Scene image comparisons
*** Begin section ***

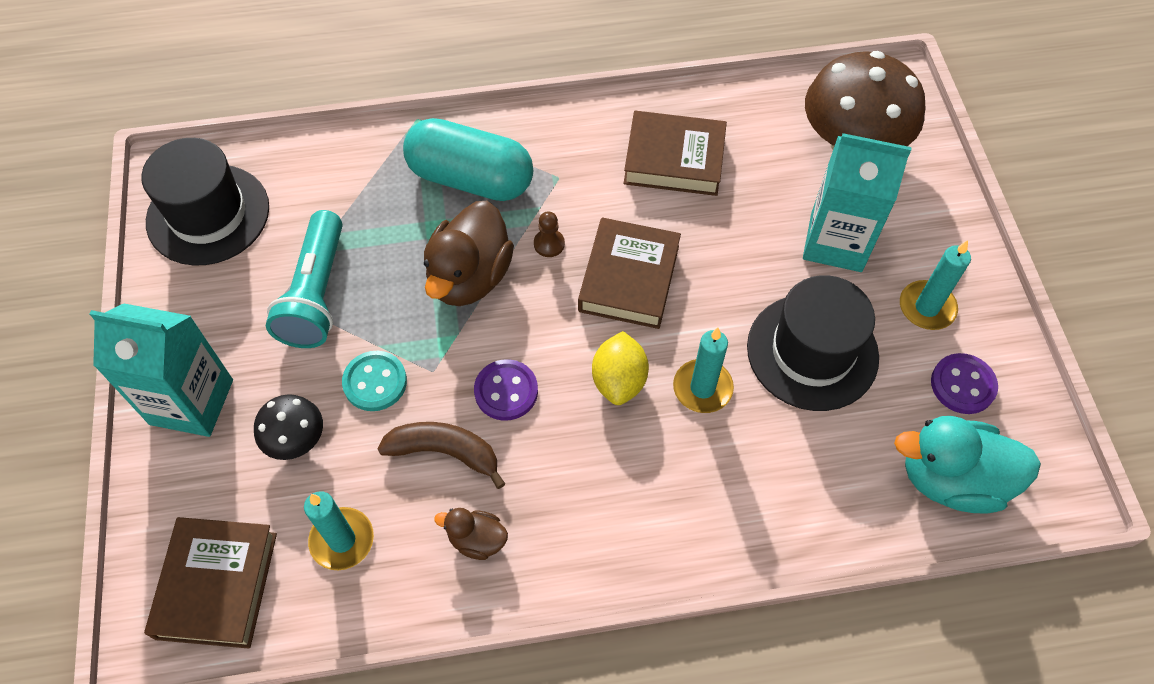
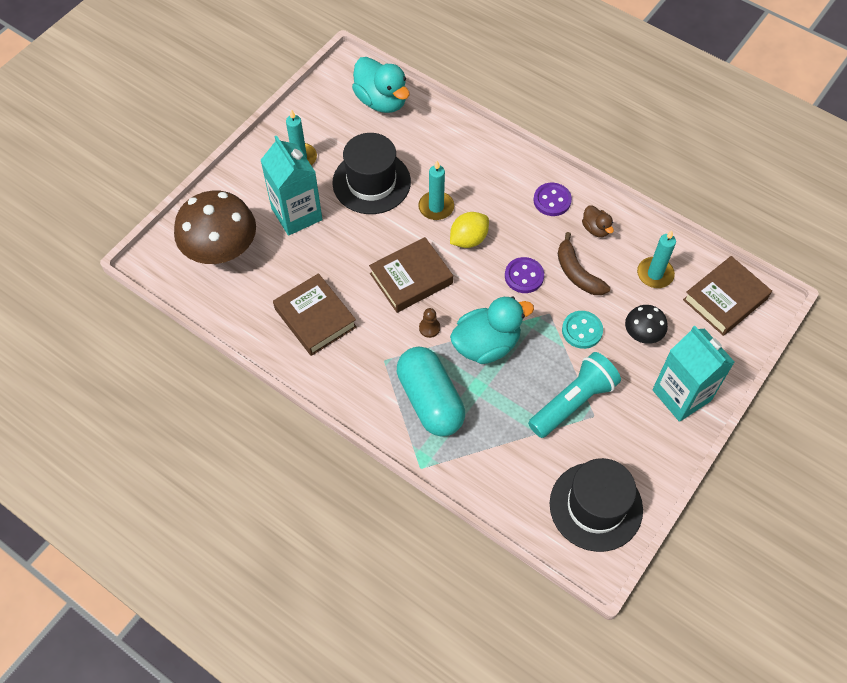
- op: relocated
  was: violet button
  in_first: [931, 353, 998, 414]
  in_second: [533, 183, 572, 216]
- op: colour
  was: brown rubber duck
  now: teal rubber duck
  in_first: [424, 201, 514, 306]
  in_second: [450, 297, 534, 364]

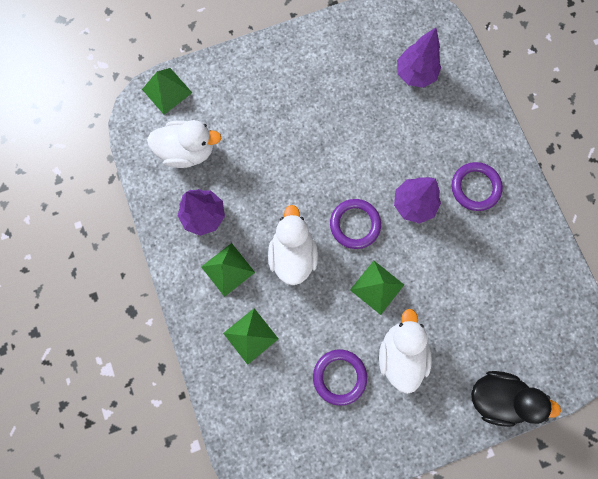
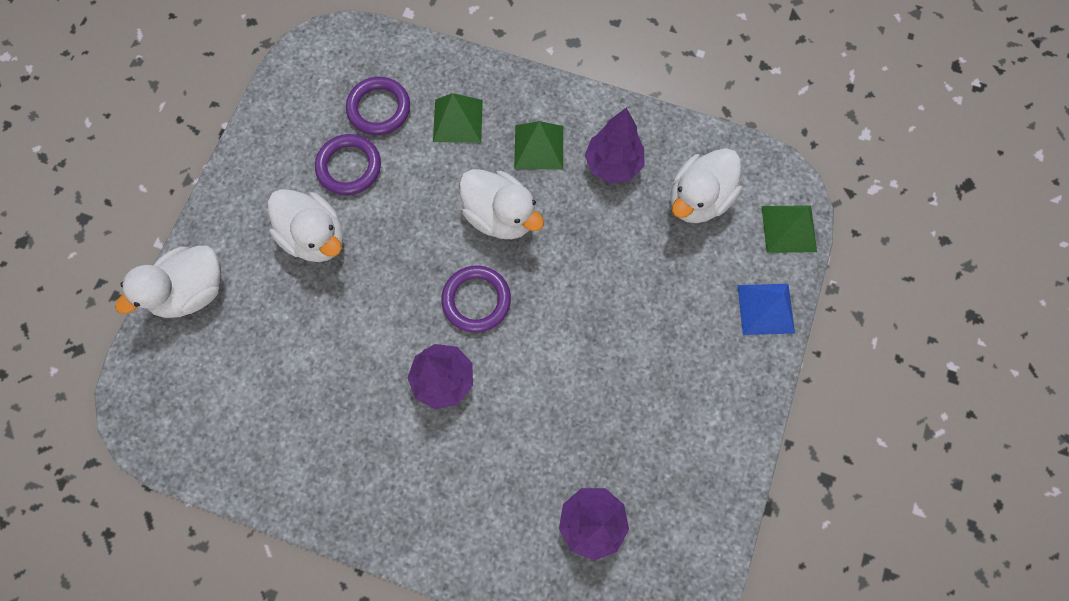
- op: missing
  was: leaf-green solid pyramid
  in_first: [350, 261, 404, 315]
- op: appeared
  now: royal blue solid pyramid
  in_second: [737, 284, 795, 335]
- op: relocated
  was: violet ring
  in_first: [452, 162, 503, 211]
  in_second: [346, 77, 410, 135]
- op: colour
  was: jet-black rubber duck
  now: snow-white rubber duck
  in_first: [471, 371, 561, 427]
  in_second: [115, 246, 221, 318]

*** End section ***

### Exercise instructions:
Write out each record exactly as shown, but not its pictures.

### Expected answer:
- op: relocated
  was: violet button
  in_first: [931, 353, 998, 414]
  in_second: [533, 183, 572, 216]
- op: colour
  was: brown rubber duck
  now: teal rubber duck
  in_first: [424, 201, 514, 306]
  in_second: [450, 297, 534, 364]

- op: missing
  was: leaf-green solid pyramid
  in_first: [350, 261, 404, 315]
- op: appeared
  now: royal blue solid pyramid
  in_second: [737, 284, 795, 335]
- op: relocated
  was: violet ring
  in_first: [452, 162, 503, 211]
  in_second: [346, 77, 410, 135]
- op: colour
  was: jet-black rubber duck
  now: snow-white rubber duck
  in_first: [471, 371, 561, 427]
  in_second: [115, 246, 221, 318]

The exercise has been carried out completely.